Exercise details = Find every line below with the word "stacking" in it, and copy each one.

Recorded information =
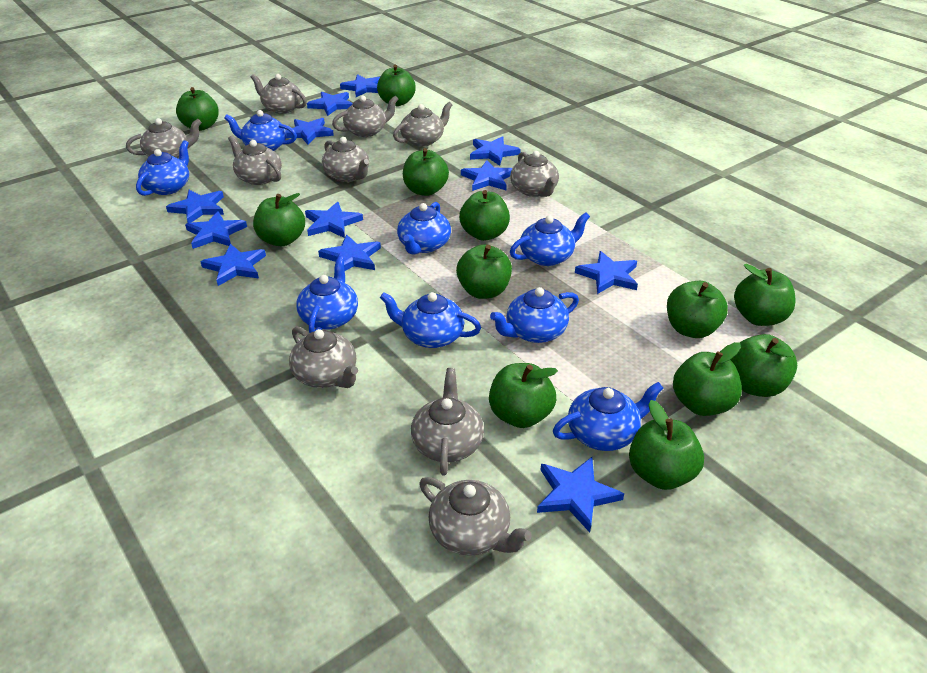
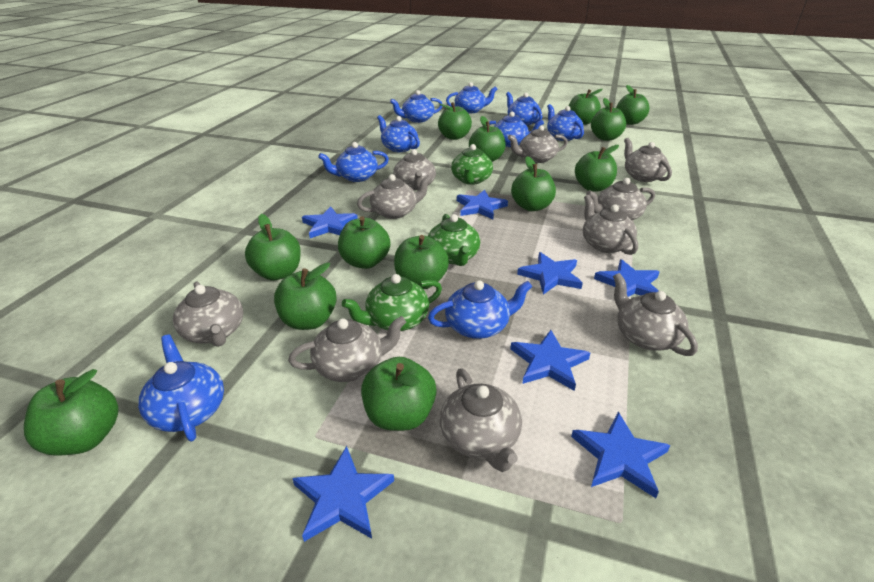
blue star: 12 -> 7
blue teapot: 8 -> 9
green apple: 12 -> 13
green teapot: 0 -> 3

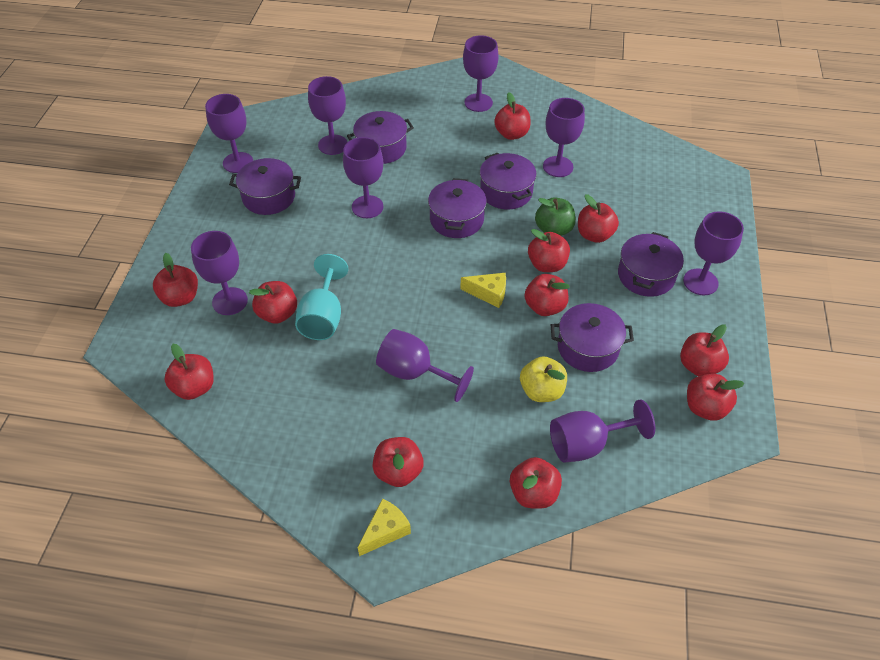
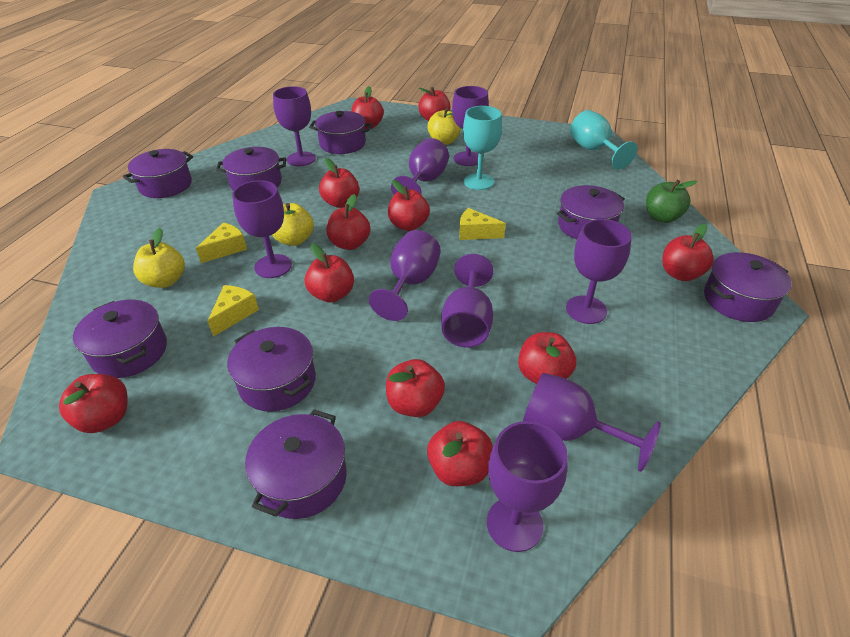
purple pot: 6 -> 8
turquoise goblet: 1 -> 2
yellow apple: 1 -> 3
yellow cheese: 2 -> 3

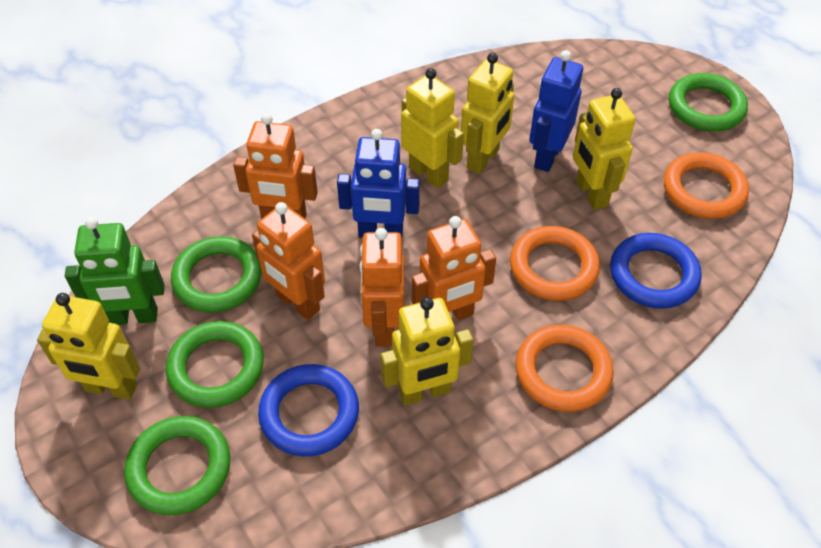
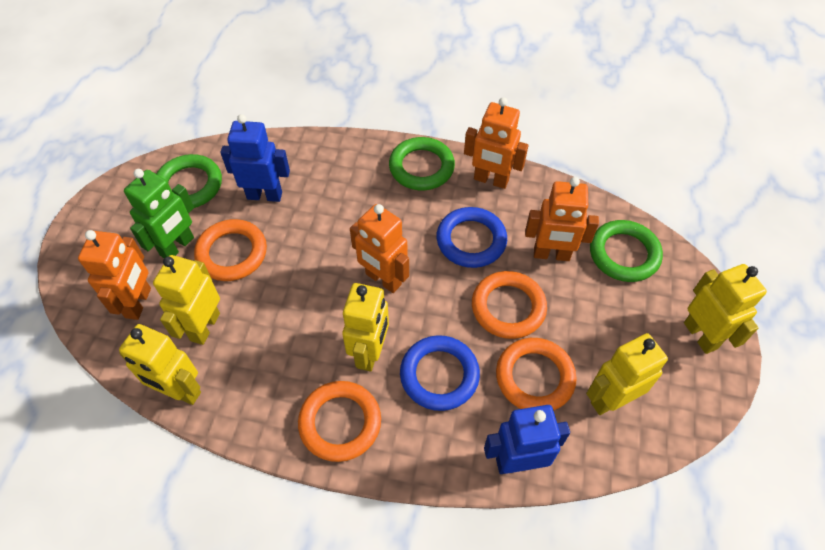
green ring: 4 -> 3
orange ring: 3 -> 4

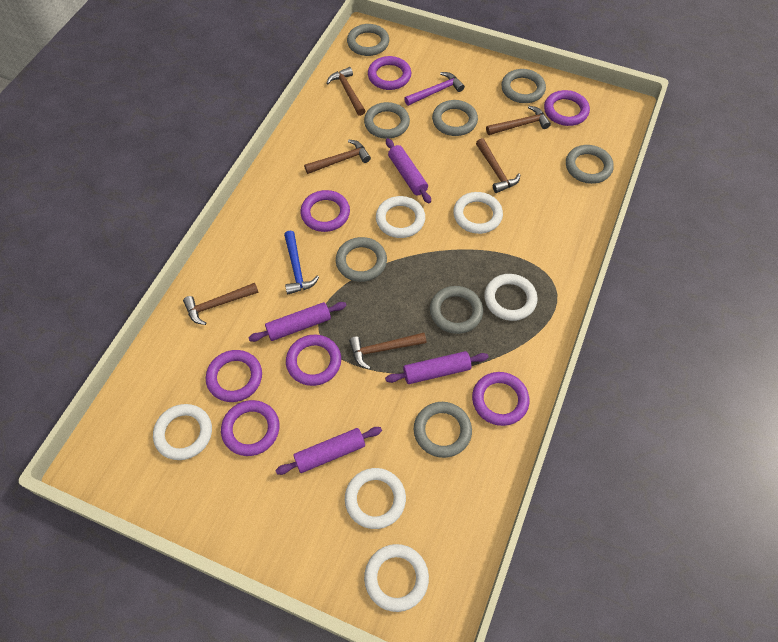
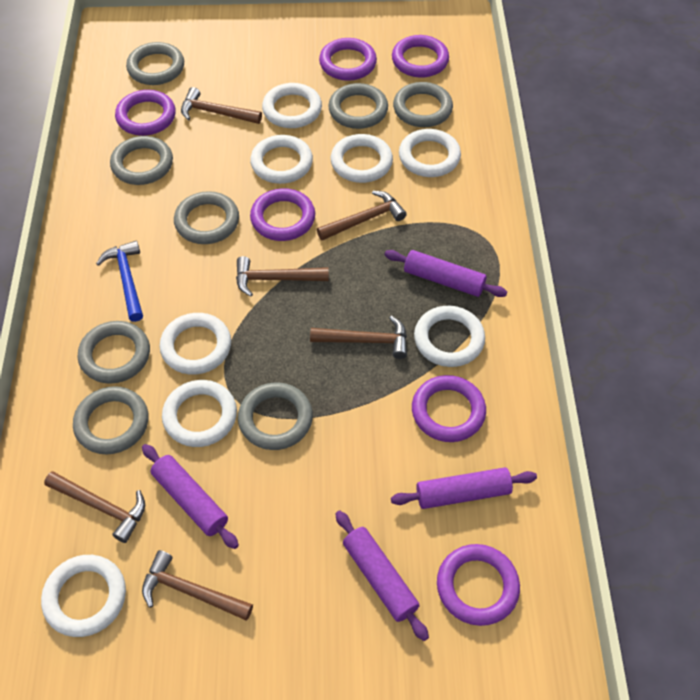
purple hammer: 1 -> 0
purple ring: 7 -> 6
white ring: 6 -> 8

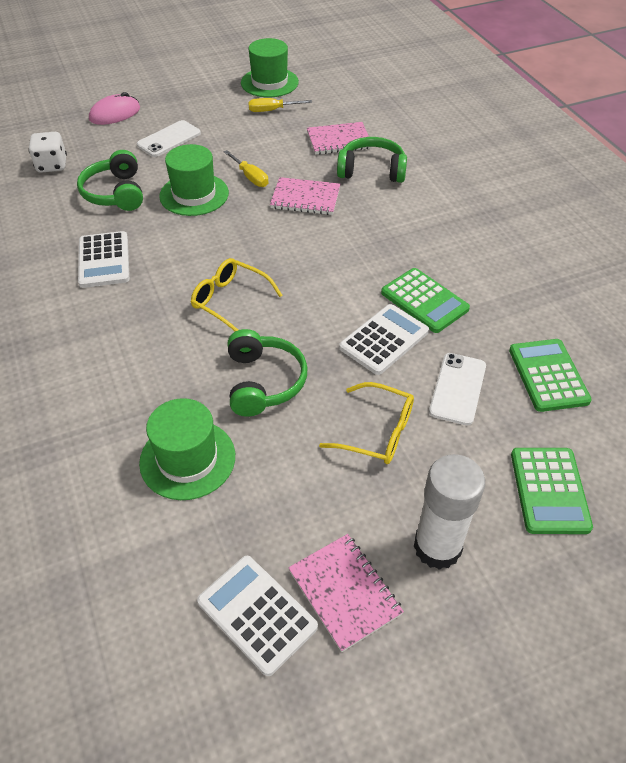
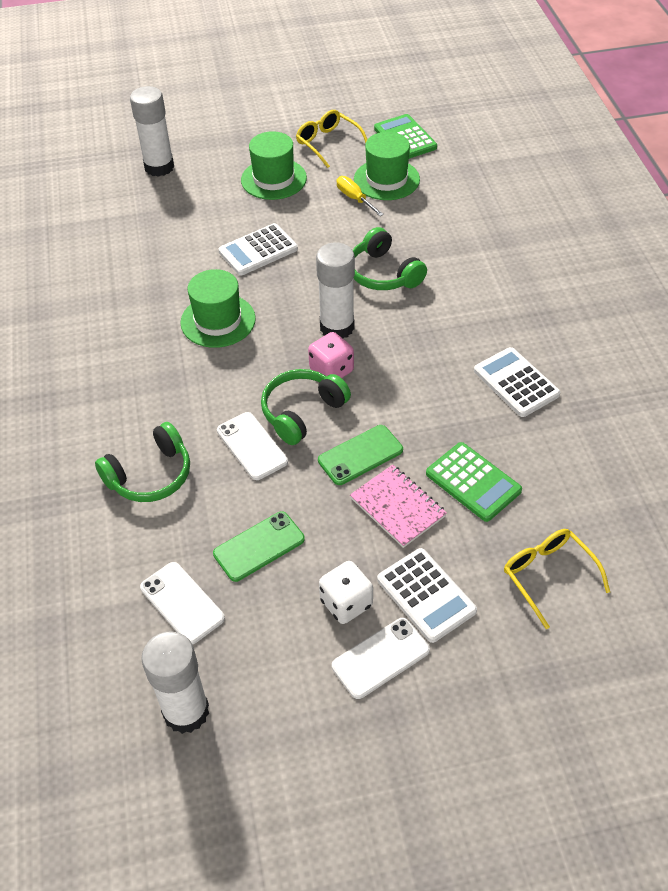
green calculator: 3 -> 2
green phone: 0 -> 2
pink dice: 0 -> 1
pink mouse: 1 -> 0
pink notebook: 3 -> 1
white glue stick: 1 -> 3
white phone: 2 -> 3
yellow screwdriver: 2 -> 1

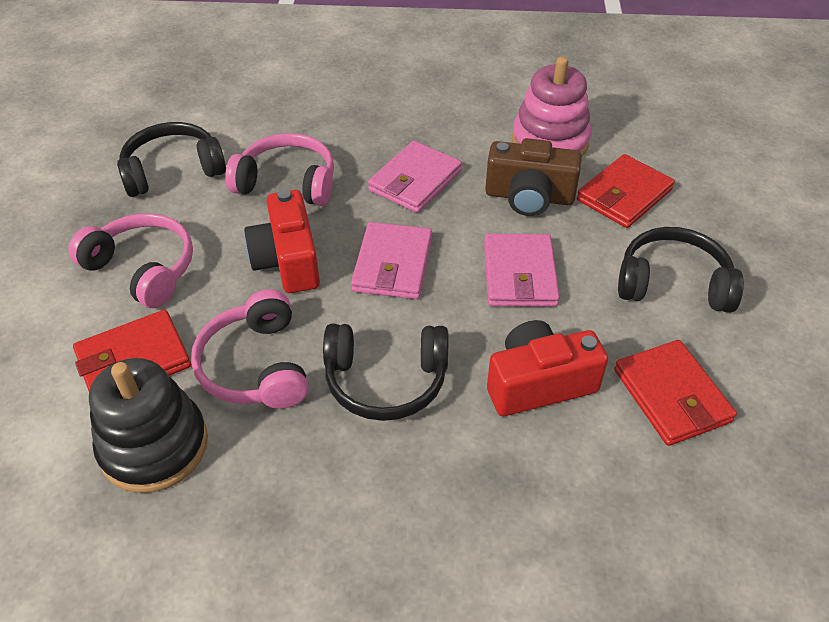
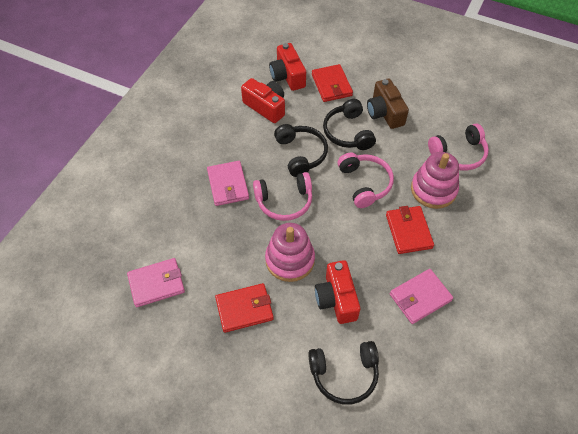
black stacking toy: 1 -> 0
pink stacking toy: 1 -> 2
red camera: 2 -> 3

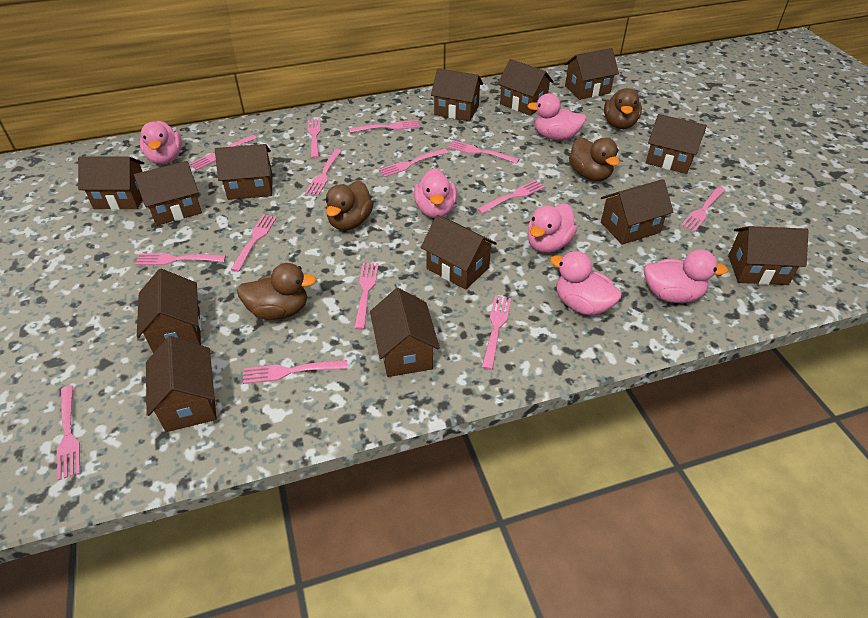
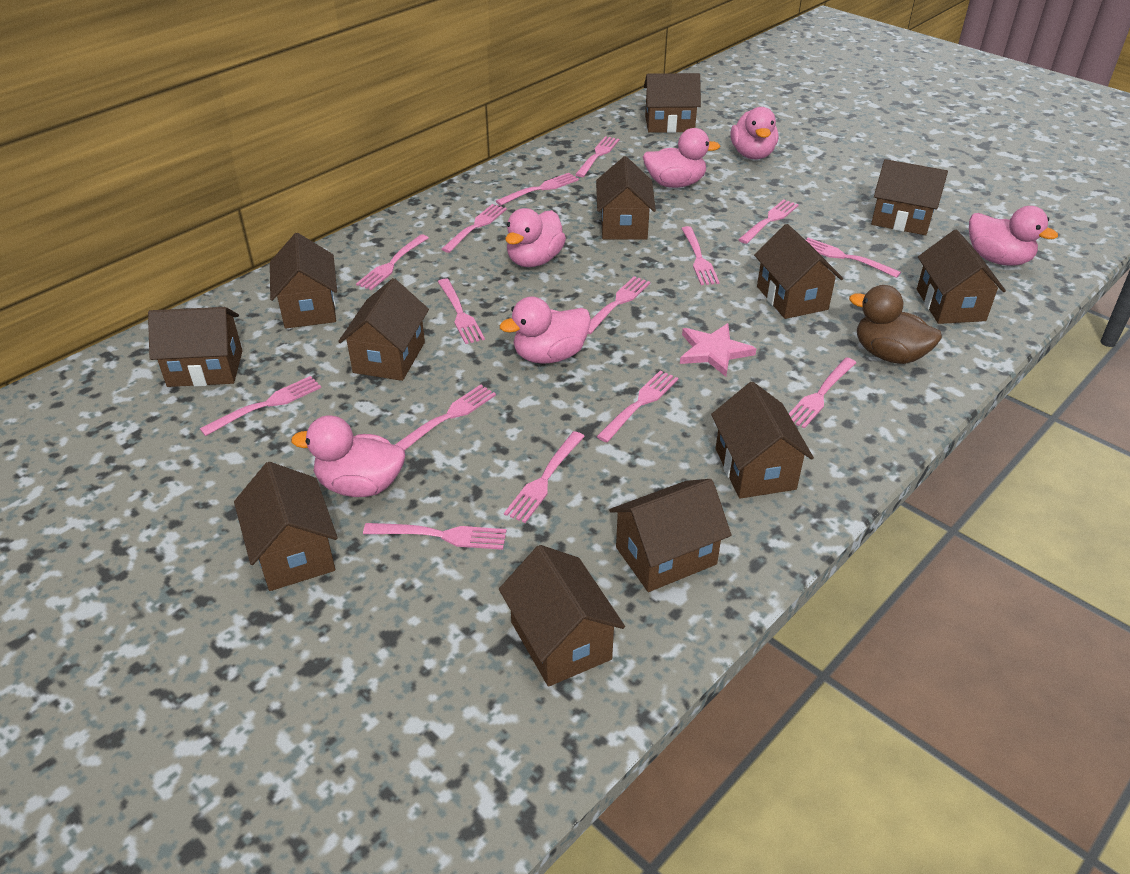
brown duck: 4 -> 1
brown house: 13 -> 12
pink fork: 14 -> 15
pink star: 0 -> 1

Solution =
black stacking toy: 1 -> 0
pink stacking toy: 1 -> 2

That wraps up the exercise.